Source data below:

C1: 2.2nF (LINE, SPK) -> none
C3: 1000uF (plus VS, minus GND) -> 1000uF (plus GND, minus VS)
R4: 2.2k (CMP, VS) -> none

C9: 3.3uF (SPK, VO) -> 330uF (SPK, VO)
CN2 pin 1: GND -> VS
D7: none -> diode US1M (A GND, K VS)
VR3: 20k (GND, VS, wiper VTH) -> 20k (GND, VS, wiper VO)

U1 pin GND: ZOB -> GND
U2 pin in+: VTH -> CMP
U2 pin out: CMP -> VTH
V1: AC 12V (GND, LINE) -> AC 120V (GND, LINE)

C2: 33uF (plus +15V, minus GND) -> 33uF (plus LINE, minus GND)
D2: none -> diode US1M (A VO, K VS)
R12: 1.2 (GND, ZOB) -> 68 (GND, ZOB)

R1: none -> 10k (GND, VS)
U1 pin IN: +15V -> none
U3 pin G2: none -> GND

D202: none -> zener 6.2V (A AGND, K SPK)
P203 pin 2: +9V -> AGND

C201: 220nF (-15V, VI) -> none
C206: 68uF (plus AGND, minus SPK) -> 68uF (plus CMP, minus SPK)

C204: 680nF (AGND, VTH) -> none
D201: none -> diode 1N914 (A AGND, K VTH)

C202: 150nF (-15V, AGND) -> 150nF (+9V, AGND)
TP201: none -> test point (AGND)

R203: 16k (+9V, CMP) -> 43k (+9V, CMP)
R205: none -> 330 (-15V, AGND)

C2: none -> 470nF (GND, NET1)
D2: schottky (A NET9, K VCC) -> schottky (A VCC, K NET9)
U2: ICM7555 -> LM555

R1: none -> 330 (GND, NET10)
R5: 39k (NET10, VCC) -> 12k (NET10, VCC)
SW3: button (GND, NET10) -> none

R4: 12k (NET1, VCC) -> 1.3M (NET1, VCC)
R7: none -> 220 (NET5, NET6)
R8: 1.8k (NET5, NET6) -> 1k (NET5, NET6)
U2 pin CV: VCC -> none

End of Source data.

Task objective: Retype the records above exactly as they appear.

Exercise answer:
C1: 2.2nF (LINE, SPK) -> none
C3: 1000uF (plus VS, minus GND) -> 1000uF (plus GND, minus VS)
R4: 2.2k (CMP, VS) -> none

C9: 3.3uF (SPK, VO) -> 330uF (SPK, VO)
CN2 pin 1: GND -> VS
D7: none -> diode US1M (A GND, K VS)
VR3: 20k (GND, VS, wiper VTH) -> 20k (GND, VS, wiper VO)

U1 pin GND: ZOB -> GND
U2 pin in+: VTH -> CMP
U2 pin out: CMP -> VTH
V1: AC 12V (GND, LINE) -> AC 120V (GND, LINE)

C2: 33uF (plus +15V, minus GND) -> 33uF (plus LINE, minus GND)
D2: none -> diode US1M (A VO, K VS)
R12: 1.2 (GND, ZOB) -> 68 (GND, ZOB)

R1: none -> 10k (GND, VS)
U1 pin IN: +15V -> none
U3 pin G2: none -> GND

D202: none -> zener 6.2V (A AGND, K SPK)
P203 pin 2: +9V -> AGND

C201: 220nF (-15V, VI) -> none
C206: 68uF (plus AGND, minus SPK) -> 68uF (plus CMP, minus SPK)

C204: 680nF (AGND, VTH) -> none
D201: none -> diode 1N914 (A AGND, K VTH)

C202: 150nF (-15V, AGND) -> 150nF (+9V, AGND)
TP201: none -> test point (AGND)

R203: 16k (+9V, CMP) -> 43k (+9V, CMP)
R205: none -> 330 (-15V, AGND)

C2: none -> 470nF (GND, NET1)
D2: schottky (A NET9, K VCC) -> schottky (A VCC, K NET9)
U2: ICM7555 -> LM555

R1: none -> 330 (GND, NET10)
R5: 39k (NET10, VCC) -> 12k (NET10, VCC)
SW3: button (GND, NET10) -> none

R4: 12k (NET1, VCC) -> 1.3M (NET1, VCC)
R7: none -> 220 (NET5, NET6)
R8: 1.8k (NET5, NET6) -> 1k (NET5, NET6)
U2 pin CV: VCC -> none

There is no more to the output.